Exercise aim. From the line containing "turquoise wallet: 5 -> 4" to the end of the records, print every line exactly, both ends included, and leave out the pictures.

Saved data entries
^^^^^^^^^^^^^^^^

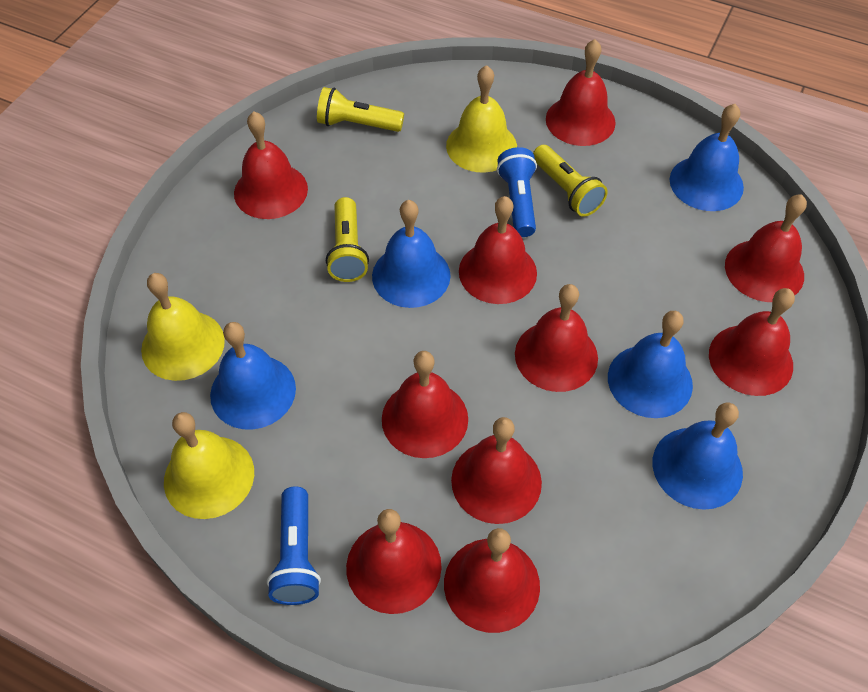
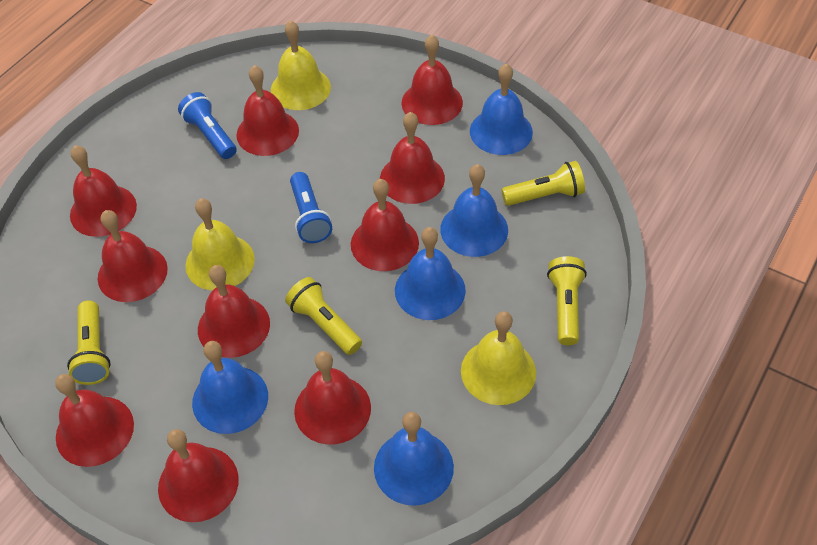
yellow flashlight: 3 -> 4

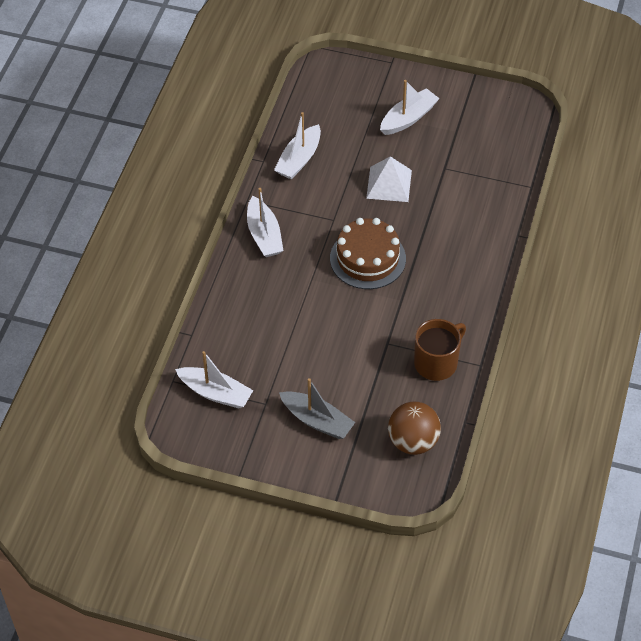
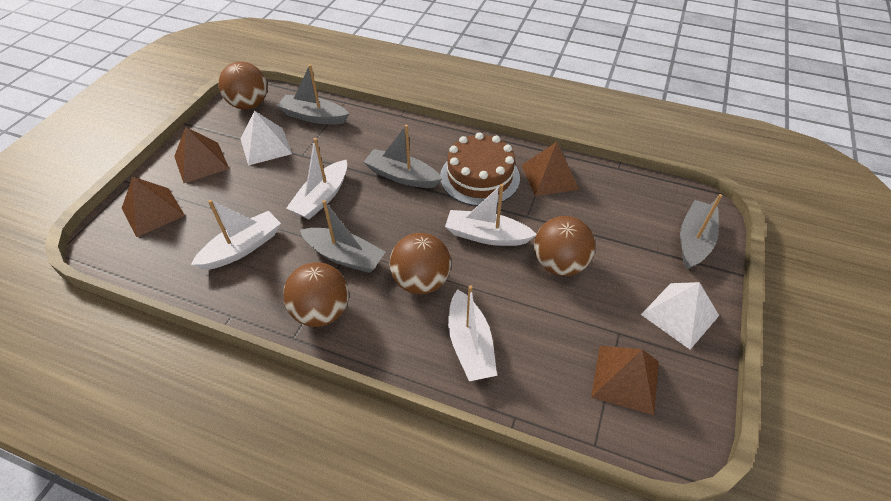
brown ball: 1 -> 4
brown mug: 1 -> 0
brown pyramid: 0 -> 4
grey boat: 1 -> 4
white pyramid: 1 -> 2

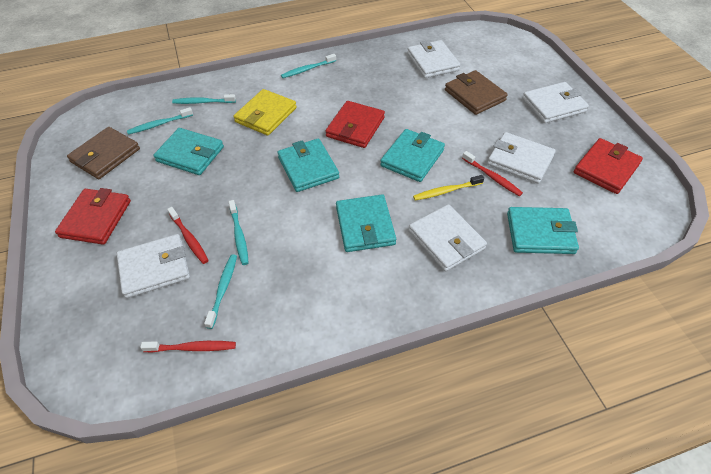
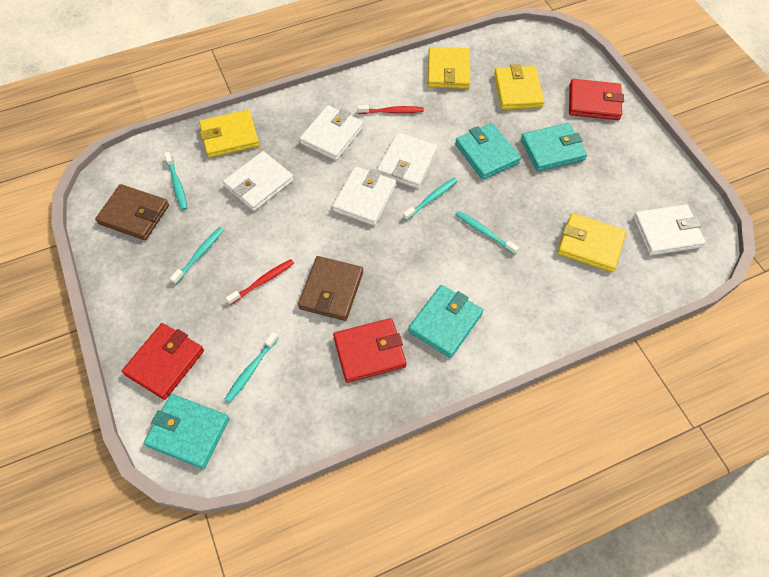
red toothbrush: 3 -> 2
turquoise wallet: 5 -> 4
yellow toothbrush: 1 -> 0
yellow wallet: 1 -> 4

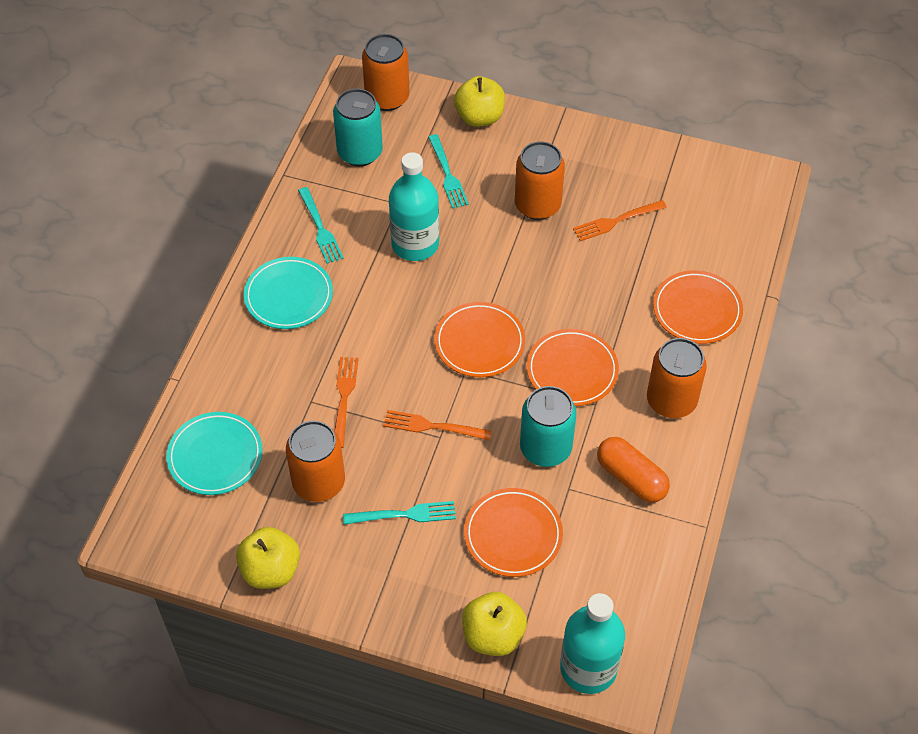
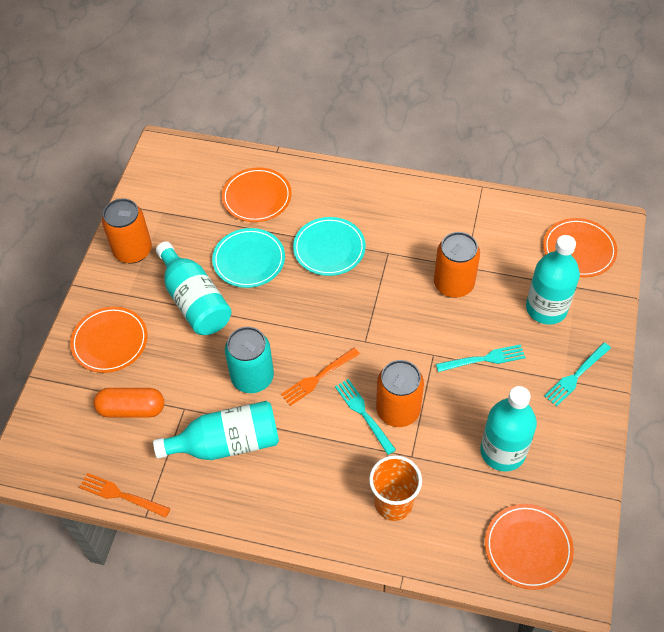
orange can: 4 -> 3
orange cup: 0 -> 1
orange fork: 3 -> 2
turquoise bottle: 2 -> 4
turquoise can: 2 -> 1
yellow apple: 3 -> 0

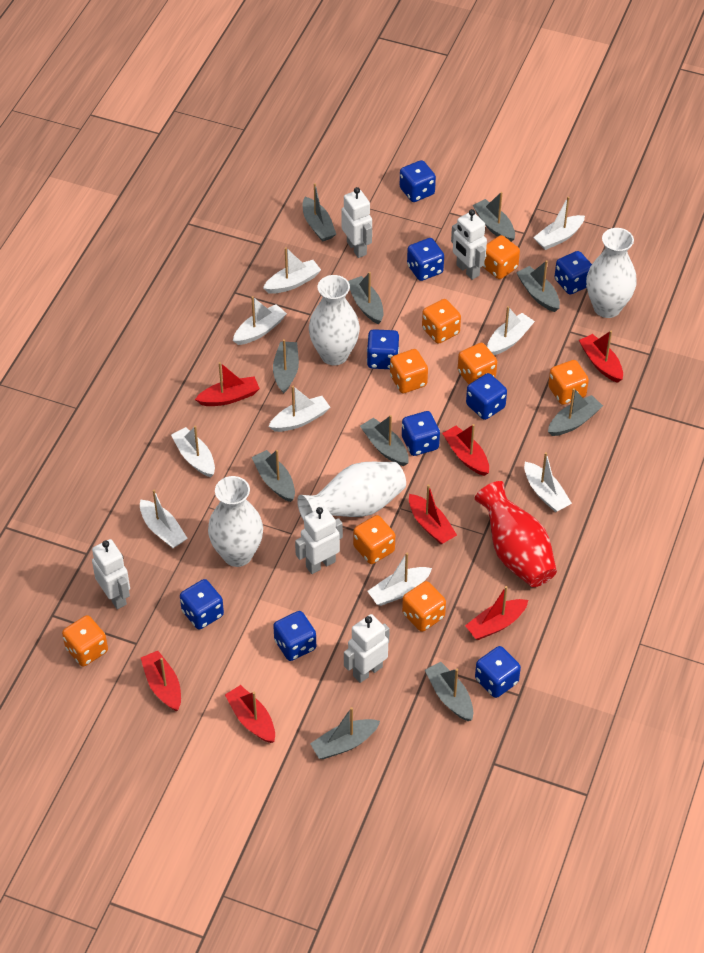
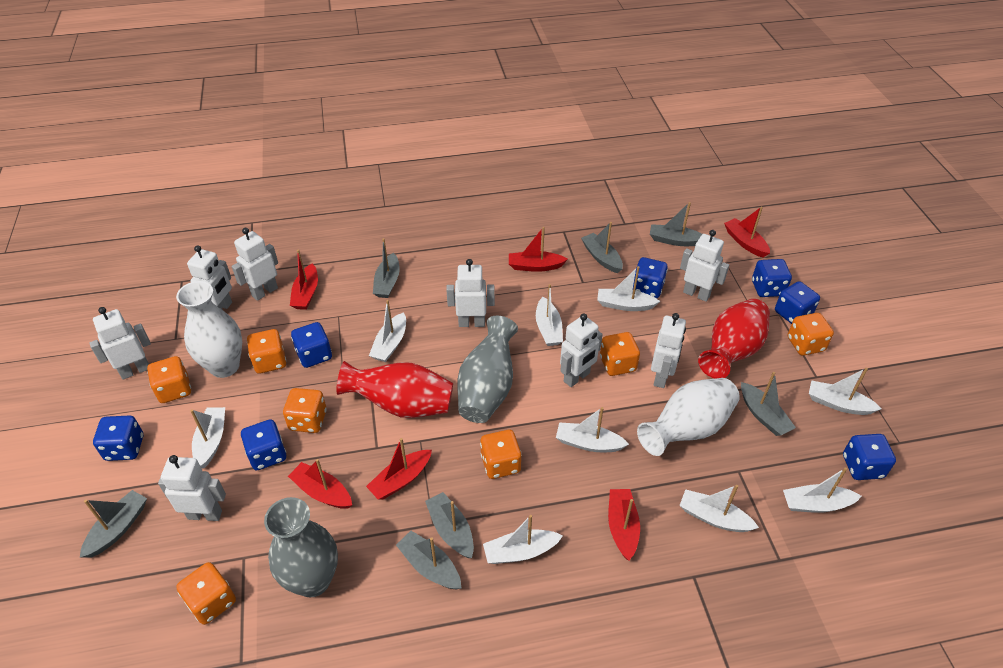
blue dice: 9 -> 7
grey boat: 10 -> 7
grey vase: 0 -> 2
orange dice: 8 -> 7
red boat: 7 -> 6
red vase: 1 -> 2
white robot: 5 -> 8
white vase: 4 -> 2

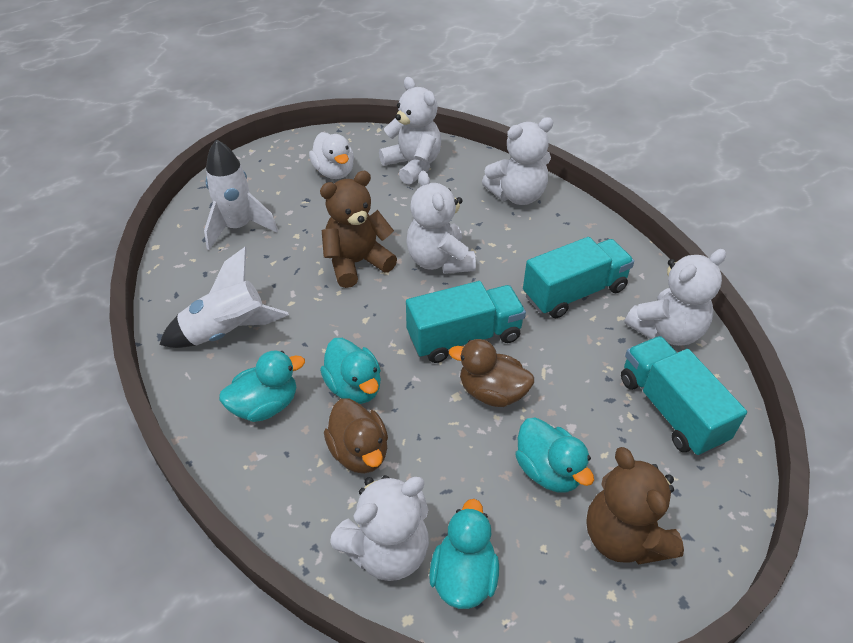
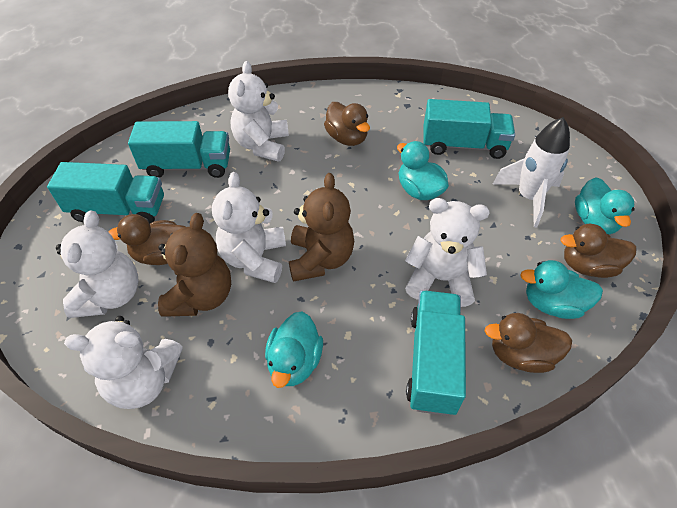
brown duck: 2 -> 4
turquoise truck: 3 -> 4
white duck: 1 -> 0
white rocket: 2 -> 1

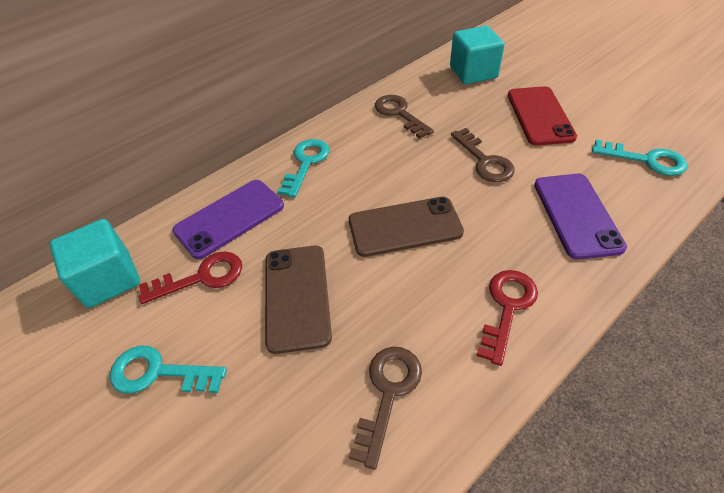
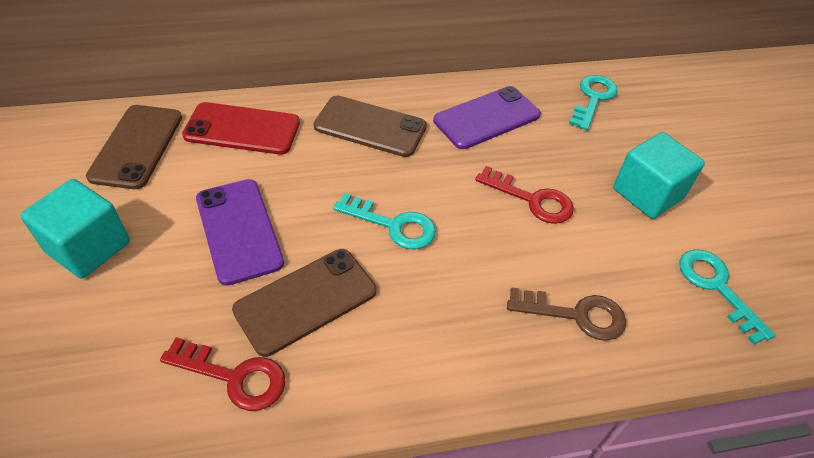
brown key: 3 -> 1
brown phone: 2 -> 3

^^^^^^^^^^^^^^^^

Output of the exercise.
turquoise wallet: 5 -> 4
yellow toothbrush: 1 -> 0
yellow wallet: 1 -> 4

orange can: 4 -> 3
orange cup: 0 -> 1
orange fork: 3 -> 2
turquoise bottle: 2 -> 4
turquoise can: 2 -> 1
yellow apple: 3 -> 0

blue dice: 9 -> 7
grey boat: 10 -> 7
grey vase: 0 -> 2
orange dice: 8 -> 7
red boat: 7 -> 6
red vase: 1 -> 2
white robot: 5 -> 8
white vase: 4 -> 2

brown duck: 2 -> 4
turquoise truck: 3 -> 4
white duck: 1 -> 0
white rocket: 2 -> 1

brown key: 3 -> 1
brown phone: 2 -> 3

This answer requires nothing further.